**HOW TO COMPLETE THIS TASK:**
Would you return exactly the lines from the top of the data below through the one containing "(433, 55) = (160, 279): none", leaving out the pictures?

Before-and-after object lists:

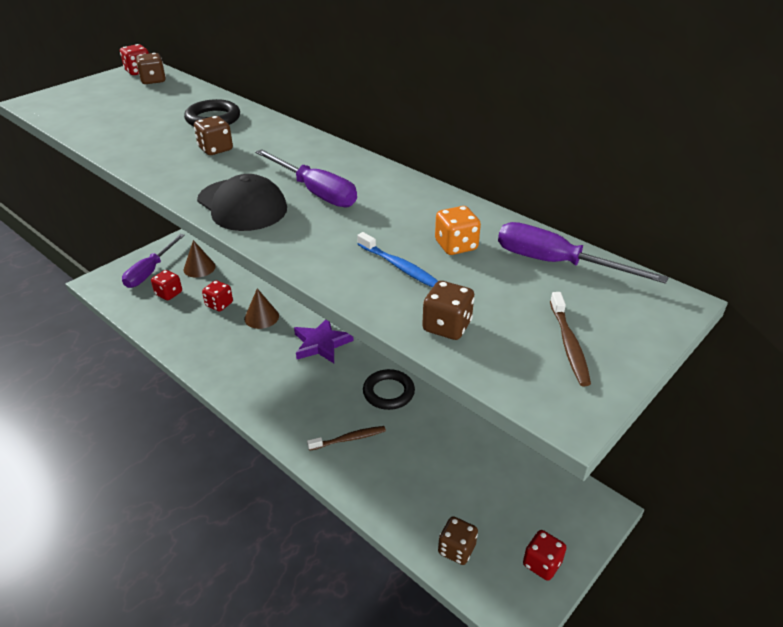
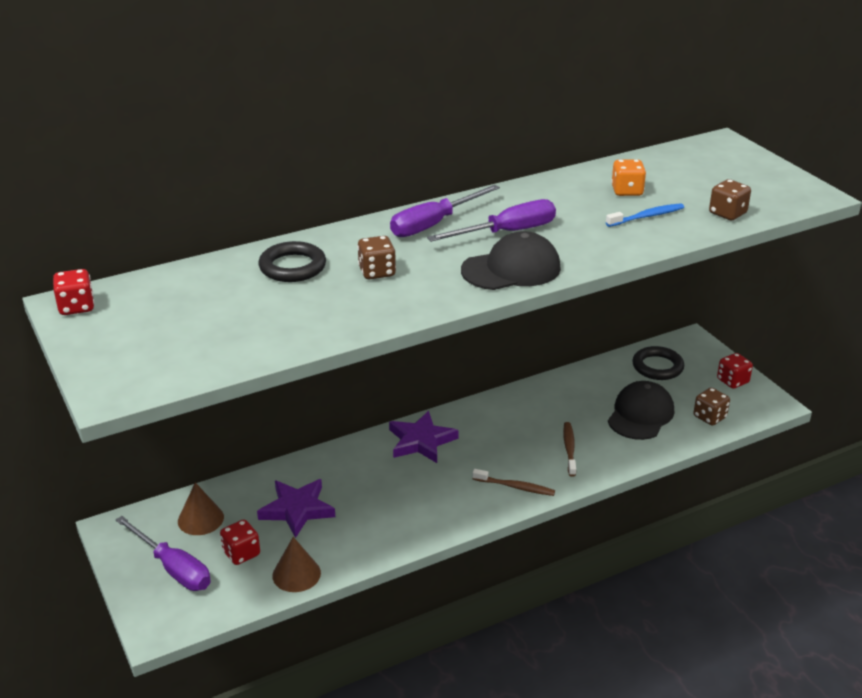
camera: 70 degrees left, 5 degrees down
(153, 80) = (125, 298): brown dice -> none
(219, 304) = (297, 510): red dice -> purple star
(261, 317) = (346, 478): brown cone -> brown cone (296, 574)
(388, 392) = (518, 412): black ring -> black ring (657, 367)
(430, 484) = (640, 414): none -> black cap
(556, 263) = (665, 163): purple screwdriver -> purple screwdriver (434, 224)
(569, 344) = (758, 181): brown toothbrush -> brown toothbrush (515, 487)

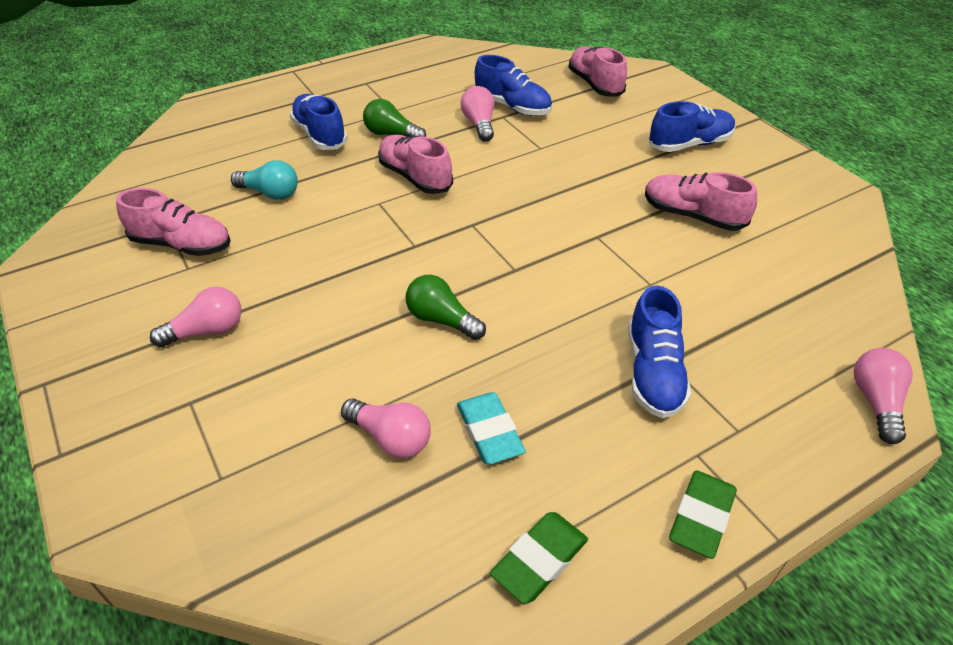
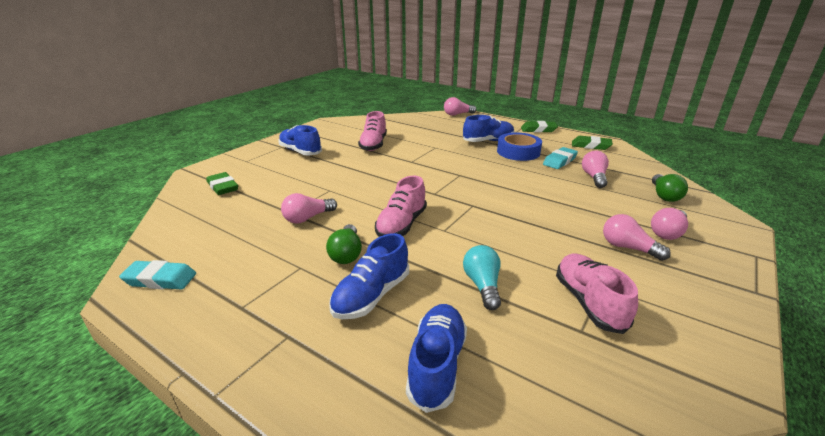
camera: 115 degrees left, 15 degrees down
(186, 399) = (667, 233): none -> pink light bulb
(433, 55) = (160, 279): none -> turquoise eraser
(441, 320) = (518, 183): green light bulb -> green light bulb (664, 196)
(512, 107) = (272, 211): blue shoe -> blue shoe (437, 365)
(570, 391) = (518, 152): none -> blue tape
(595, 84) = (223, 187): pink shoe -> green eraser

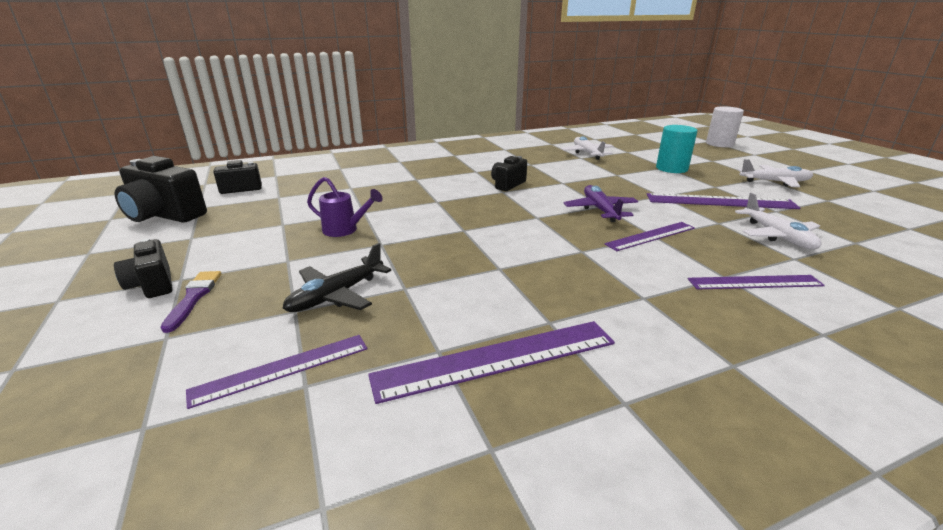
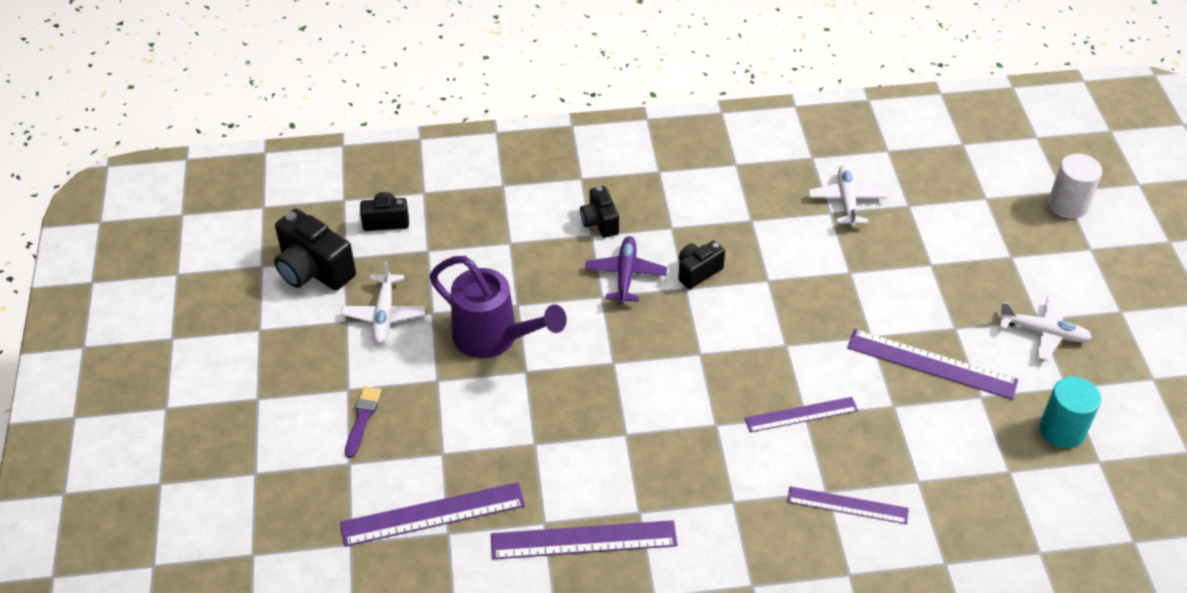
camera: 15 degrees right, 20 degrees up
(152, 285) = (326, 393): black camera -> black camera (600, 222)
(282, 369) = (433, 514): purple ruler -> purple ruler, size x1.52
(336, 295) = (476, 441): black plane -> none
(345, 230) = (494, 338): purple watering can -> purple watering can, size x1.85
(600, 210) = (777, 353): purple plane -> purple plane (625, 275)
(671, 168) = (934, 269): turquoise cylinder -> turquoise cylinder (1062, 430)
(777, 236) = (936, 443): white plane -> white plane (384, 315)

**WRITTEN REPLY:**
camera: 70 degrees left, 5 degrees down
(153, 80) = (125, 298): brown dice -> none
(219, 304) = (297, 510): red dice -> purple star
(261, 317) = (346, 478): brown cone -> brown cone (296, 574)
(388, 392) = (518, 412): black ring -> black ring (657, 367)
(430, 484) = (640, 414): none -> black cap
(556, 263) = (665, 163): purple screwdriver -> purple screwdriver (434, 224)
(569, 344) = (758, 181): brown toothbrush -> brown toothbrush (515, 487)

camera: 115 degrees left, 15 degrees down
(186, 399) = (667, 233): none -> pink light bulb
(433, 55) = (160, 279): none -> turquoise eraser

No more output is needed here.